[Building bounding box data]
* * * * * * * * *

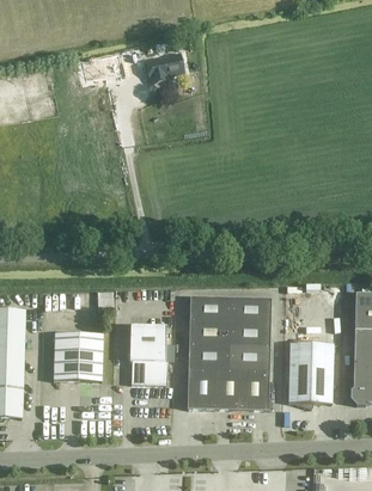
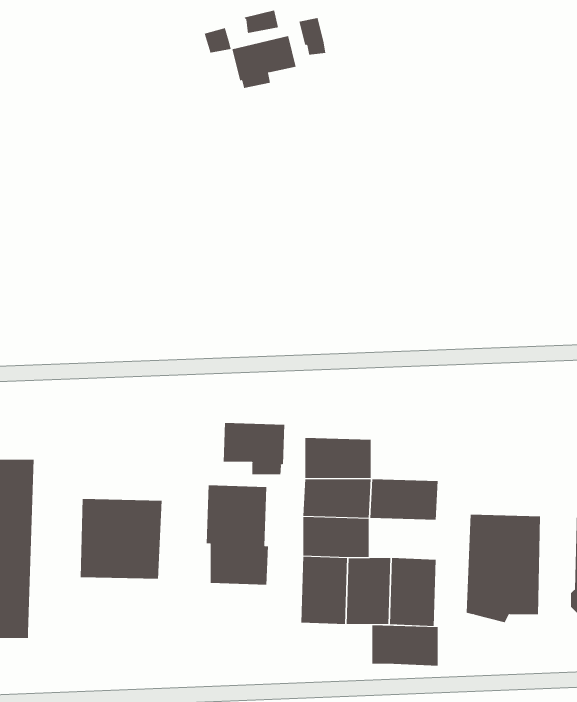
building: none -> [223,422,285,475]
building: [230,296,270,321] -> none
building: [228,344,269,369] -> [372,625,438,666]

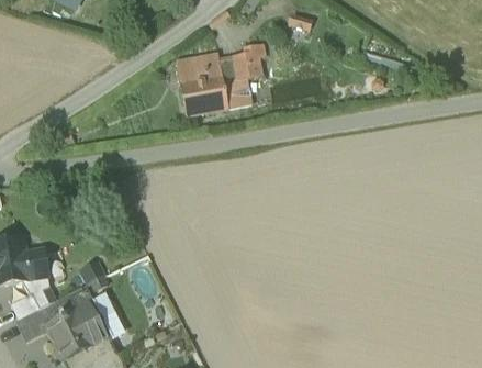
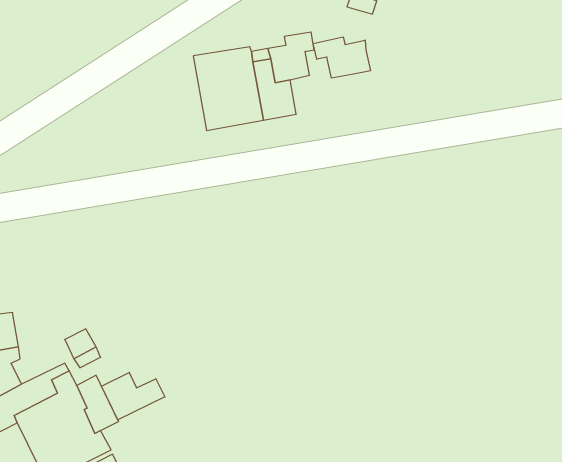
building: none -> [313,37,370,78]
building: none -> [101,372,165,420]

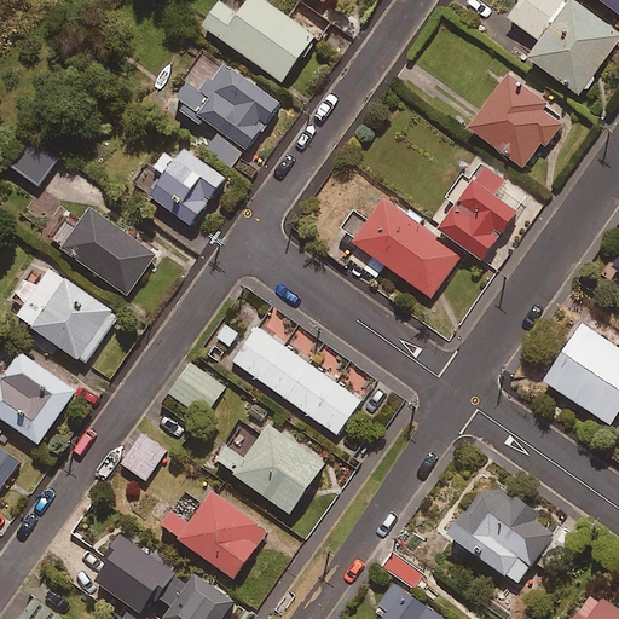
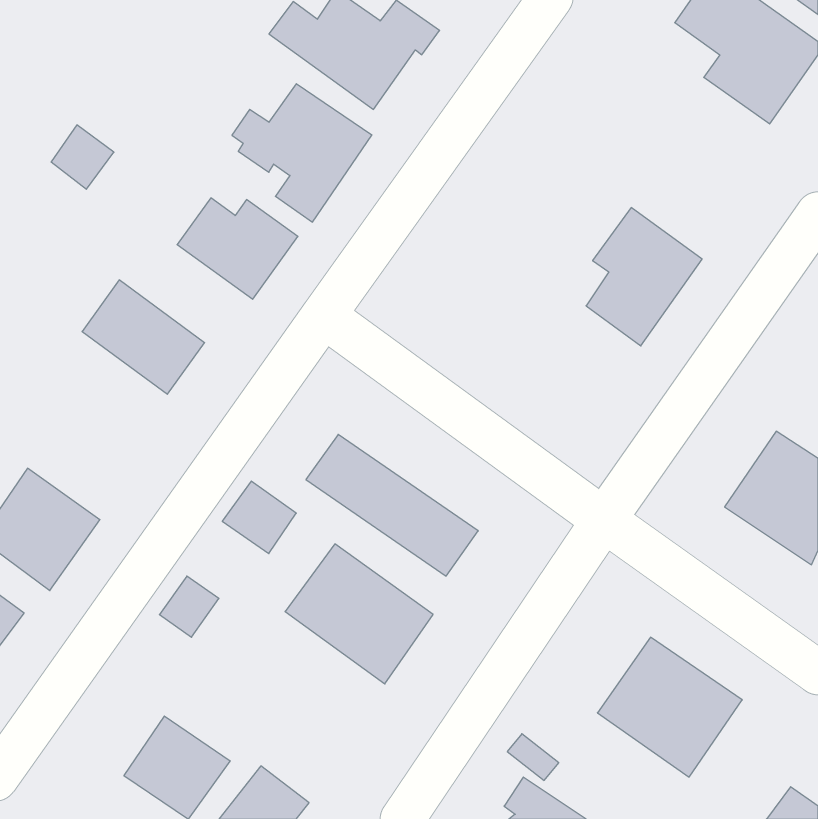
building: [469,76,561,167] -> none
building: [10,138,57,186] -> [51,125,114,189]
building: [353,199,459,296] -> none
building: [16,267,117,364] -> none
building: [160,492,266,578] -> none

* * * * * * * * *

The lines that contain the word "none" are wanted; copy each of them from the records.

### Reply
building: none -> [223,422,285,475]
building: [230,296,270,321] -> none
building: none -> [313,37,370,78]
building: none -> [101,372,165,420]
building: [469,76,561,167] -> none
building: [353,199,459,296] -> none
building: [16,267,117,364] -> none
building: [160,492,266,578] -> none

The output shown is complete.